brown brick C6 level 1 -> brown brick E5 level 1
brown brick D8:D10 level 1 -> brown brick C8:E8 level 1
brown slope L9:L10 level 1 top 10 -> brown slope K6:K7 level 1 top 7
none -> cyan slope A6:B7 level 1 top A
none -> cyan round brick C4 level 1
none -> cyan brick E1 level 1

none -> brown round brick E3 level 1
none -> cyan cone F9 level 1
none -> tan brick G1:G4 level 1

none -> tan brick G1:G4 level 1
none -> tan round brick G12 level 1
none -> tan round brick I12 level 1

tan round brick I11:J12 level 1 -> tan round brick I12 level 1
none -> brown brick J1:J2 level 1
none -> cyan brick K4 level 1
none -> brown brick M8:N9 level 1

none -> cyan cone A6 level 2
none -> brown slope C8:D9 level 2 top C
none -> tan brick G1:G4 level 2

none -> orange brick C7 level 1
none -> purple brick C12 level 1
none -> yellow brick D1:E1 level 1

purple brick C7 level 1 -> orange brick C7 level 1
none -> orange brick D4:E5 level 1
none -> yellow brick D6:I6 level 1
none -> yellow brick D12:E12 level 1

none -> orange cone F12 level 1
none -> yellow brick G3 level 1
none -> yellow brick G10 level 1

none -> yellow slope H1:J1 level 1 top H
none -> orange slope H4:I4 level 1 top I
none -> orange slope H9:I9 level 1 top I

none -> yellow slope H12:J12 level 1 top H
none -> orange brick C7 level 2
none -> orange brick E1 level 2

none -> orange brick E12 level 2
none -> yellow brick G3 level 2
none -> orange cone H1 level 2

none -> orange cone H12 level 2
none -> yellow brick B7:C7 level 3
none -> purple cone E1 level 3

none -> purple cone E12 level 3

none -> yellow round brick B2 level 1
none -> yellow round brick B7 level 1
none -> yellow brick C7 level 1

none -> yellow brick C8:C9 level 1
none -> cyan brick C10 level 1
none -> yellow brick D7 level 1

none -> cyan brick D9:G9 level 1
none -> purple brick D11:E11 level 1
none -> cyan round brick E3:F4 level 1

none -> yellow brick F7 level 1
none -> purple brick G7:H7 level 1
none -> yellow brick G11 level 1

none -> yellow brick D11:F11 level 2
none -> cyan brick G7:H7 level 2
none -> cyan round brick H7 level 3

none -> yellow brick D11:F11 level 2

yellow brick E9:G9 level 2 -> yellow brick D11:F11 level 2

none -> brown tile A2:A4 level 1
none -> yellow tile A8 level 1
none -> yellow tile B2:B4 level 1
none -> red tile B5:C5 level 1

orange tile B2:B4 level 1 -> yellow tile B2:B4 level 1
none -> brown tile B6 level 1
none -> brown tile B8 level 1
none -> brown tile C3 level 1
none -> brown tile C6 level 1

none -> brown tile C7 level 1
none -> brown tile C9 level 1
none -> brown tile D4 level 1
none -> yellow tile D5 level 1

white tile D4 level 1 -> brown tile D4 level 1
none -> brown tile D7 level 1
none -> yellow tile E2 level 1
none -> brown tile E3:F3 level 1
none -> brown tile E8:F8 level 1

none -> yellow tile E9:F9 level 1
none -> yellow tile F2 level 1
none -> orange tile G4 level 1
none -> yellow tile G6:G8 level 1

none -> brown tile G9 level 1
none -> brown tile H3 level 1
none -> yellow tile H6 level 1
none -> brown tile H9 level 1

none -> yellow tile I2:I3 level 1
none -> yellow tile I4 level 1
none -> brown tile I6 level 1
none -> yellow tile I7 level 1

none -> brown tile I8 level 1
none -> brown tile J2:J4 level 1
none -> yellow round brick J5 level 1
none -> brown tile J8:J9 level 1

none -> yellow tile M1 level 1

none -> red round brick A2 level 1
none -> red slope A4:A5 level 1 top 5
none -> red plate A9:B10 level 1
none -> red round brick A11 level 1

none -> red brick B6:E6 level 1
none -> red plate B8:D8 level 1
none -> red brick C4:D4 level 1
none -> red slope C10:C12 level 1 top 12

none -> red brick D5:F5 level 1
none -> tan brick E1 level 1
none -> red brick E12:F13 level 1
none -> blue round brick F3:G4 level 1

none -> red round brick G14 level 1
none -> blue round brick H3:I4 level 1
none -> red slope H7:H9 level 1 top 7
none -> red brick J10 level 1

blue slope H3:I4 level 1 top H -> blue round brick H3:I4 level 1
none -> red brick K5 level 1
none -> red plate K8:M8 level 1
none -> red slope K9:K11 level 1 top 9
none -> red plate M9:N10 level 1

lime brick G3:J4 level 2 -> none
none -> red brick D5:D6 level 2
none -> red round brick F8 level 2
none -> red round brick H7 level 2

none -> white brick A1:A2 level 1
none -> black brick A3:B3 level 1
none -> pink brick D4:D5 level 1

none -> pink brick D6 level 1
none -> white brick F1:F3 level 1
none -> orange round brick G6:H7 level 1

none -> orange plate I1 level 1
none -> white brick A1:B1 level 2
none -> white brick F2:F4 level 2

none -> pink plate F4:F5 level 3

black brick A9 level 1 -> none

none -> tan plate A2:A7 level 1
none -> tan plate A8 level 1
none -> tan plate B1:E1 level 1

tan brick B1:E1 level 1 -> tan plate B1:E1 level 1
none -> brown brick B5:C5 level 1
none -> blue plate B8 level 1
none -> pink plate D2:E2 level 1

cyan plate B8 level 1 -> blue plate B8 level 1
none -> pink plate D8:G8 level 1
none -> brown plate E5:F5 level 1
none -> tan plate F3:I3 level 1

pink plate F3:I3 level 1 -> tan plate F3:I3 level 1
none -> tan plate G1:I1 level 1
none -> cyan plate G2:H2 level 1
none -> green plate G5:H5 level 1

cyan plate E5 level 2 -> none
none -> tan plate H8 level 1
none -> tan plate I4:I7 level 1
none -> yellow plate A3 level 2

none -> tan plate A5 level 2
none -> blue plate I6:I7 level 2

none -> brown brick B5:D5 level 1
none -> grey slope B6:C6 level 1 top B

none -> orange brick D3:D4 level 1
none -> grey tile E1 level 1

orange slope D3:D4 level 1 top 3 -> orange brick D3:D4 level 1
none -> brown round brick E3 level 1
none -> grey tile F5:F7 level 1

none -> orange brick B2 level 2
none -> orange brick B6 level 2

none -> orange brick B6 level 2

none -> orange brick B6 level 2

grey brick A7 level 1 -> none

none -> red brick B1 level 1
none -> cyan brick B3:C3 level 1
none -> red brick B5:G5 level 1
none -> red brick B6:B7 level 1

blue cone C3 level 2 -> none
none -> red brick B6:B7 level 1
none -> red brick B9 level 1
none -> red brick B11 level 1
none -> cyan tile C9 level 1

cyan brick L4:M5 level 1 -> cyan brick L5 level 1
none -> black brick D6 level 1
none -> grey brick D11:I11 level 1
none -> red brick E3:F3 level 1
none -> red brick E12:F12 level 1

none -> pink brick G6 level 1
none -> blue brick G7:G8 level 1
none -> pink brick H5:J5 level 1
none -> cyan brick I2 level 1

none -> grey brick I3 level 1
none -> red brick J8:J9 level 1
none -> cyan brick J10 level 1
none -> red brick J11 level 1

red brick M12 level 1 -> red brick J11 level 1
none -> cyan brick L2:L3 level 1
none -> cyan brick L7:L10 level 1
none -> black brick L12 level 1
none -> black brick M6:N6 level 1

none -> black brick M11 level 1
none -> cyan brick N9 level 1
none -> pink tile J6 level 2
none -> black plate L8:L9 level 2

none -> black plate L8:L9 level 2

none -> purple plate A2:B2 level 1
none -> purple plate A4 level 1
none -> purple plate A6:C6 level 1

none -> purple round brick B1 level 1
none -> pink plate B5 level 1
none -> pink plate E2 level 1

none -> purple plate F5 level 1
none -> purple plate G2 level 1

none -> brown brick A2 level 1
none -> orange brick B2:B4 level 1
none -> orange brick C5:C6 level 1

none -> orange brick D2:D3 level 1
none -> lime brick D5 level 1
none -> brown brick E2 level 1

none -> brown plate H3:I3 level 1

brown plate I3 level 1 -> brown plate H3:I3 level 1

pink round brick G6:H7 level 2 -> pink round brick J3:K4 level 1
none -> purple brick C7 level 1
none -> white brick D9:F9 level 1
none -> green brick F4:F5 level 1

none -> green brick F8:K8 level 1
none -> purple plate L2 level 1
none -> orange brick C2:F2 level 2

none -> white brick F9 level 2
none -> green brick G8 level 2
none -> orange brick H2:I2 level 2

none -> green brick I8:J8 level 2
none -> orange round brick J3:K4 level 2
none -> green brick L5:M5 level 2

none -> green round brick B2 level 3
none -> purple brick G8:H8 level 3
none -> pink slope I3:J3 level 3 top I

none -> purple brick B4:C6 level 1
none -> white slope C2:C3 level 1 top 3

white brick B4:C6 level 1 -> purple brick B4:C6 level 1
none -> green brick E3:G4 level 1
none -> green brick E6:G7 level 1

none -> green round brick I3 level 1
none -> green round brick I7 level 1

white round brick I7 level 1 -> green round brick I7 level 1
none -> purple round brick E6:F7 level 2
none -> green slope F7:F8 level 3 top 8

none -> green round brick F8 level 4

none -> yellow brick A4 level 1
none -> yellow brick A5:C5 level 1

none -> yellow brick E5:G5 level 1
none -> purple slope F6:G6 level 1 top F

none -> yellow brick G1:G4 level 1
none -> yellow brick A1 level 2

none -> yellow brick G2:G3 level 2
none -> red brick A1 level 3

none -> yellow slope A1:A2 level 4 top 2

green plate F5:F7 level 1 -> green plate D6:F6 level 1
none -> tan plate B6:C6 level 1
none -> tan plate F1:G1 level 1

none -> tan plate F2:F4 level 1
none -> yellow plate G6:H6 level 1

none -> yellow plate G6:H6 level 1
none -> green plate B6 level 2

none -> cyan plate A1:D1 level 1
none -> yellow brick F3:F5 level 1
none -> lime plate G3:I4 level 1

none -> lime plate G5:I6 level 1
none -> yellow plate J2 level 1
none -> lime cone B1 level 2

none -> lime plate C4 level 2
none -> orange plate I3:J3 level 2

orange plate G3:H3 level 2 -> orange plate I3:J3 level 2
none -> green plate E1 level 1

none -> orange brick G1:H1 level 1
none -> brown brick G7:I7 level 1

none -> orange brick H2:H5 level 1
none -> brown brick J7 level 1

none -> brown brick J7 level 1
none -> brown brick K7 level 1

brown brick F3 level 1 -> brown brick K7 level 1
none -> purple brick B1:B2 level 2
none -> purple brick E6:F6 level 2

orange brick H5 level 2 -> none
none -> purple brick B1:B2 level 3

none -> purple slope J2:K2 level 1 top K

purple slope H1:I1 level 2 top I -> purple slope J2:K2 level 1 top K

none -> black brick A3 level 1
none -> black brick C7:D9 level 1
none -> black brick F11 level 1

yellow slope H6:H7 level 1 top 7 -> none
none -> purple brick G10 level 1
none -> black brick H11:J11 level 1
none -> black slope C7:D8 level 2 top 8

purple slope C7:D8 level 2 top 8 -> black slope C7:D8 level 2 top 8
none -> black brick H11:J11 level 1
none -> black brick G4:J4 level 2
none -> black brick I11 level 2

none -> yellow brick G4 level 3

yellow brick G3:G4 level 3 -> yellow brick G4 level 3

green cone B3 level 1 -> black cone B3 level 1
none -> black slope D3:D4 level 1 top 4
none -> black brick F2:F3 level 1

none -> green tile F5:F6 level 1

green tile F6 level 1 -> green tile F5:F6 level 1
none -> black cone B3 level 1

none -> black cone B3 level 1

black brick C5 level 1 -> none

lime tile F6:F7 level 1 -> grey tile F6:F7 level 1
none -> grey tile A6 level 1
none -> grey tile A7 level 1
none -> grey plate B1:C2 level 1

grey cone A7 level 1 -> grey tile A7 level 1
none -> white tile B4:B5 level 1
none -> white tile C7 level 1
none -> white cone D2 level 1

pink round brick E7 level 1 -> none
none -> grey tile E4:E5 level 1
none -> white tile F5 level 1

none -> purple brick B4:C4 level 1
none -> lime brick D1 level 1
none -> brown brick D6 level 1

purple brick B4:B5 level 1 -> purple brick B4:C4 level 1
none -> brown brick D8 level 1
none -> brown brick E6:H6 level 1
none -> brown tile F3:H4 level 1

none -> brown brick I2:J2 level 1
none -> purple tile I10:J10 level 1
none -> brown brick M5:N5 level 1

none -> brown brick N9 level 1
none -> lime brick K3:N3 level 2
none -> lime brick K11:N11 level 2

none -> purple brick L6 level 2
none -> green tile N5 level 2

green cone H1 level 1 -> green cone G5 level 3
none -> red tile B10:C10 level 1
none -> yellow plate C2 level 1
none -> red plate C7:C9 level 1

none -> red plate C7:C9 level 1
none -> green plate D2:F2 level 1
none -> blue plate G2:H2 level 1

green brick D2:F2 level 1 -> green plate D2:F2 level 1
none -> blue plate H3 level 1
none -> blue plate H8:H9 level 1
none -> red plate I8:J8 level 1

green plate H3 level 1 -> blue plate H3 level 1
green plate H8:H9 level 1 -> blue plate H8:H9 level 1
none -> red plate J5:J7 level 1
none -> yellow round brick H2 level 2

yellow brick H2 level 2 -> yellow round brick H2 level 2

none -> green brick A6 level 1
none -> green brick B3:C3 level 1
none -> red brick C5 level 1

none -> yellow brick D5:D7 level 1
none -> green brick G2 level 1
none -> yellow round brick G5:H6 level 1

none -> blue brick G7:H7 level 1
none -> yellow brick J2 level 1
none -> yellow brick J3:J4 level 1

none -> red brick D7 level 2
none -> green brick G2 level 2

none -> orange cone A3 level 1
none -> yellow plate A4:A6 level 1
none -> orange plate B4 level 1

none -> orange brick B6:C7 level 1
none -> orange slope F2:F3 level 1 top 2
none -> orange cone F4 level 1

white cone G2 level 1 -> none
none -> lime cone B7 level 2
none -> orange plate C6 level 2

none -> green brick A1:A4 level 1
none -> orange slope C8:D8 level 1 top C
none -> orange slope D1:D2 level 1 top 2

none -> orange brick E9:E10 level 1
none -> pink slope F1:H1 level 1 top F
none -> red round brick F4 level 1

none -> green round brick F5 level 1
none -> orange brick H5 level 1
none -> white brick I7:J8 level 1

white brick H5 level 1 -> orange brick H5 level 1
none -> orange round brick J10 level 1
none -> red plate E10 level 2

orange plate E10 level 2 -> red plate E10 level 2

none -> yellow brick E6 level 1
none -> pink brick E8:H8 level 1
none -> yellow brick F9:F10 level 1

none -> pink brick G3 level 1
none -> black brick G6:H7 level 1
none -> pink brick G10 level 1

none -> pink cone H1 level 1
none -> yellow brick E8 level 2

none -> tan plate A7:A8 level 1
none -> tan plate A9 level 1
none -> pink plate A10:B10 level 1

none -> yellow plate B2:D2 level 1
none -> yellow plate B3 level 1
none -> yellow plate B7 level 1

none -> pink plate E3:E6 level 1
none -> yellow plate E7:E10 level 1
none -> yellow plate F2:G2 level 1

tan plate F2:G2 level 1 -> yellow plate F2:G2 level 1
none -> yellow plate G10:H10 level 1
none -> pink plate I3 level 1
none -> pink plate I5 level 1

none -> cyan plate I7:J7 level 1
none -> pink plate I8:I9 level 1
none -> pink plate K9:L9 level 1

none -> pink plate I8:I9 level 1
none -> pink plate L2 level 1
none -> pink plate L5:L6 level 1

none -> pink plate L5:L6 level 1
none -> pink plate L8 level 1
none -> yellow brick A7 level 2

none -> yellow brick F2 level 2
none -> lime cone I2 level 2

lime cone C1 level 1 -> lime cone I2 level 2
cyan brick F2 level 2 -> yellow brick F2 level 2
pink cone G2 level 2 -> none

◆ Brief
Wherever the string "grey" is found in the entries, copy the line it sits in.

◆ Expected answer
none -> grey slope B6:C6 level 1 top B
none -> grey tile E1 level 1
none -> grey tile F5:F7 level 1
grey brick A7 level 1 -> none
none -> grey brick D11:I11 level 1
none -> grey brick I3 level 1
lime tile F6:F7 level 1 -> grey tile F6:F7 level 1
none -> grey tile A6 level 1
none -> grey tile A7 level 1
none -> grey plate B1:C2 level 1
grey cone A7 level 1 -> grey tile A7 level 1
none -> grey tile E4:E5 level 1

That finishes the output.